[Image sets with object changes]

--------------------------------------------------

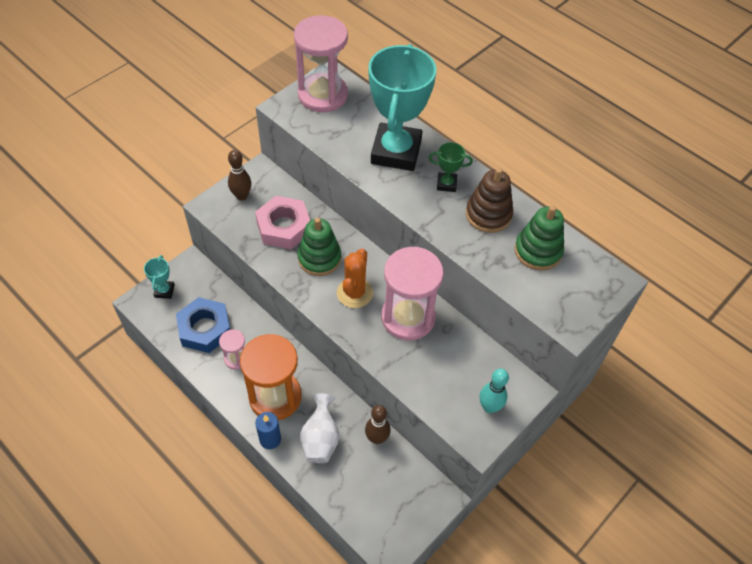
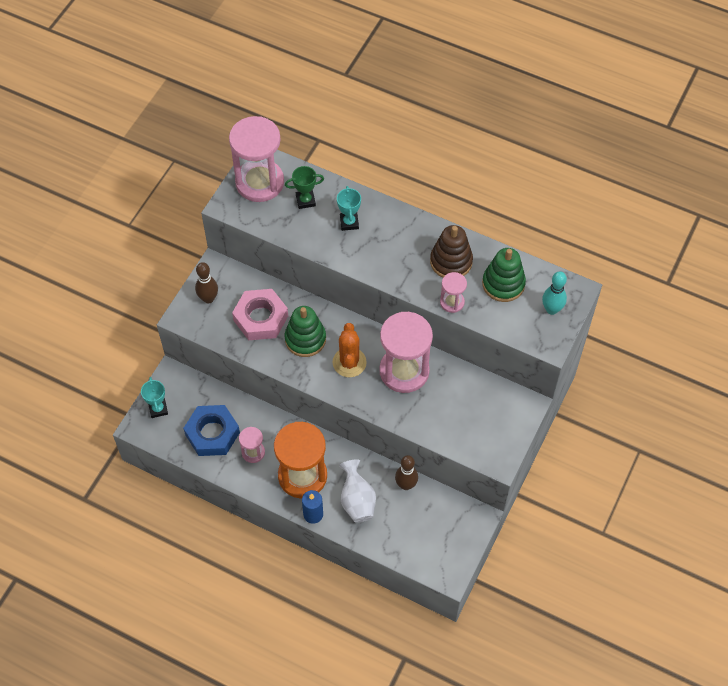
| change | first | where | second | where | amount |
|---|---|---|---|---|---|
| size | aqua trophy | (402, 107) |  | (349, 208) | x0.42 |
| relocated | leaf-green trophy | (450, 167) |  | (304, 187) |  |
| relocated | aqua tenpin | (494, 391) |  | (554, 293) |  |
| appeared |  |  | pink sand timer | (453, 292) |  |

--------------------------------------------------

TASK ITEM: The copy you produce must match the entries above exactly, except that it has no pictures.

RESULT BELOW:
| change | first | where | second | where | amount |
|---|---|---|---|---|---|
| size | aqua trophy | (402, 107) |  | (349, 208) | x0.42 |
| relocated | leaf-green trophy | (450, 167) |  | (304, 187) |  |
| relocated | aqua tenpin | (494, 391) |  | (554, 293) |  |
| appeared |  |  | pink sand timer | (453, 292) |  |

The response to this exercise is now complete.